─── MATERIAL FOR THIS TASK ───

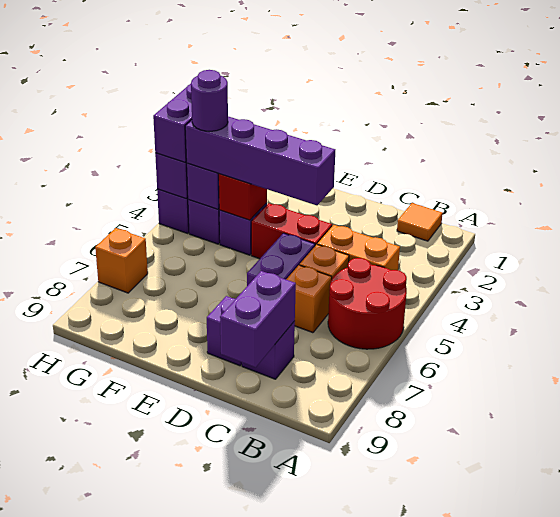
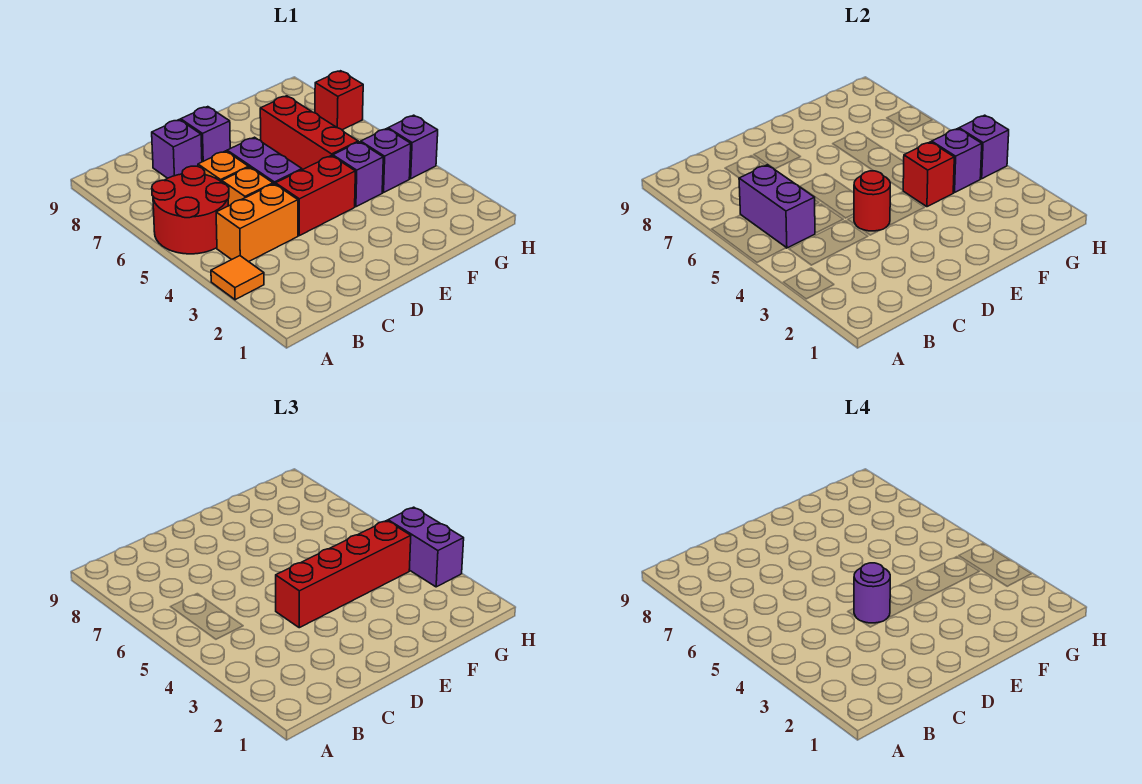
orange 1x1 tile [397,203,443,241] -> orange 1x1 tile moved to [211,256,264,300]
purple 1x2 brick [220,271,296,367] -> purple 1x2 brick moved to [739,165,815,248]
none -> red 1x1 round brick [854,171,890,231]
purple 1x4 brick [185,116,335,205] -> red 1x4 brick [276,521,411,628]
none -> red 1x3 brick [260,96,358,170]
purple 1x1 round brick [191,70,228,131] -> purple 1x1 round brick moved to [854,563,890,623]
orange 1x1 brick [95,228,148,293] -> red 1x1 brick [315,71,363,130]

───
─── MATERIAL FOR THIS TASK ───

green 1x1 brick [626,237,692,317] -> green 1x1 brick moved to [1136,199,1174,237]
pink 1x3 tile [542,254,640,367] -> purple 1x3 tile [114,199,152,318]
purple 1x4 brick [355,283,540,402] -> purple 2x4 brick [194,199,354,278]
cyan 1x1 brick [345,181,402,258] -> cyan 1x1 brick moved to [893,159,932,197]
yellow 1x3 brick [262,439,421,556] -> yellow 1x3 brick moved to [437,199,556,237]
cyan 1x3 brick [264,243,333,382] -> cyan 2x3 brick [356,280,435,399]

───
─── MATERIAL FOR THIS TASK ───

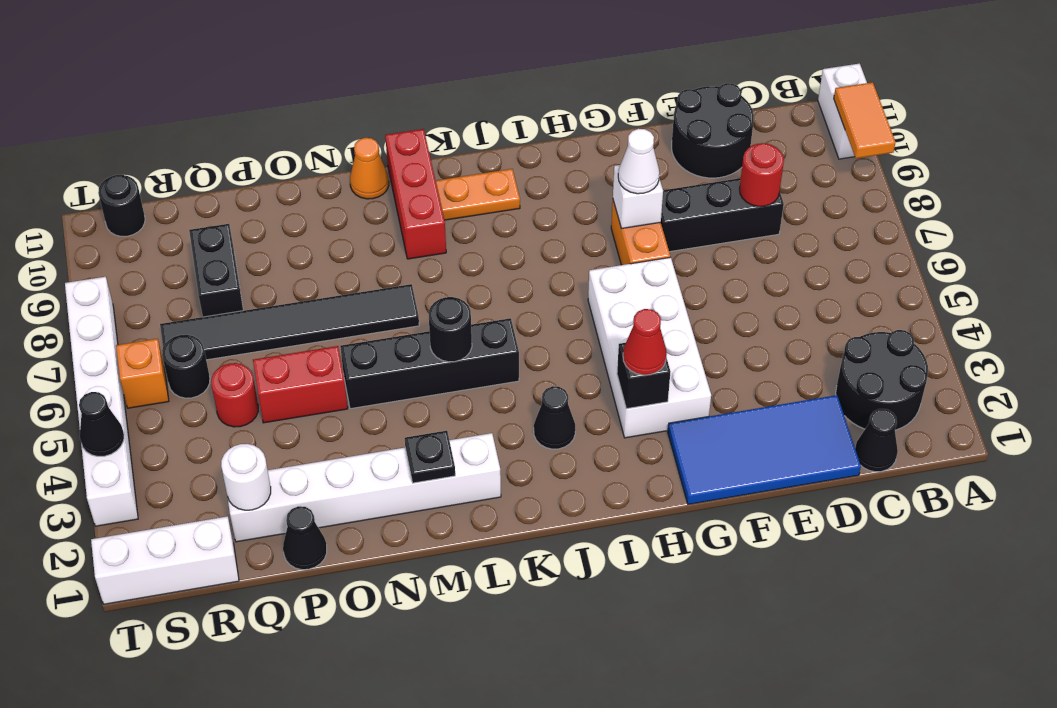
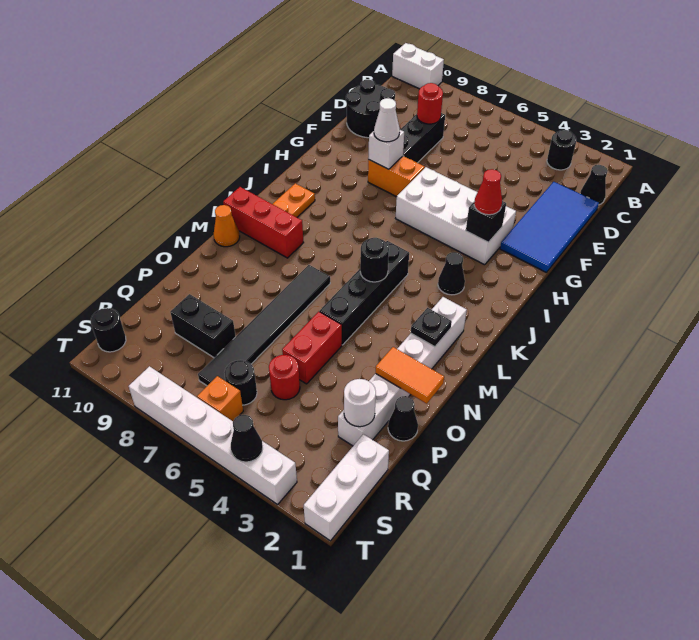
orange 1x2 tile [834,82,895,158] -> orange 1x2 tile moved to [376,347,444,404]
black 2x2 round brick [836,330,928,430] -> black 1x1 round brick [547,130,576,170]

───

**TASK OBJECTIVE**
Only one stretch of the records above is wanted: the lines between the one holding "purple 1x1 round brick [191,70,228,131]" and the one holding "orange 1x1 brick", inclusive, reproduced exactly.

**RESPONSE AREA**
purple 1x1 round brick [191,70,228,131] -> purple 1x1 round brick moved to [854,563,890,623]
orange 1x1 brick [95,228,148,293] -> red 1x1 brick [315,71,363,130]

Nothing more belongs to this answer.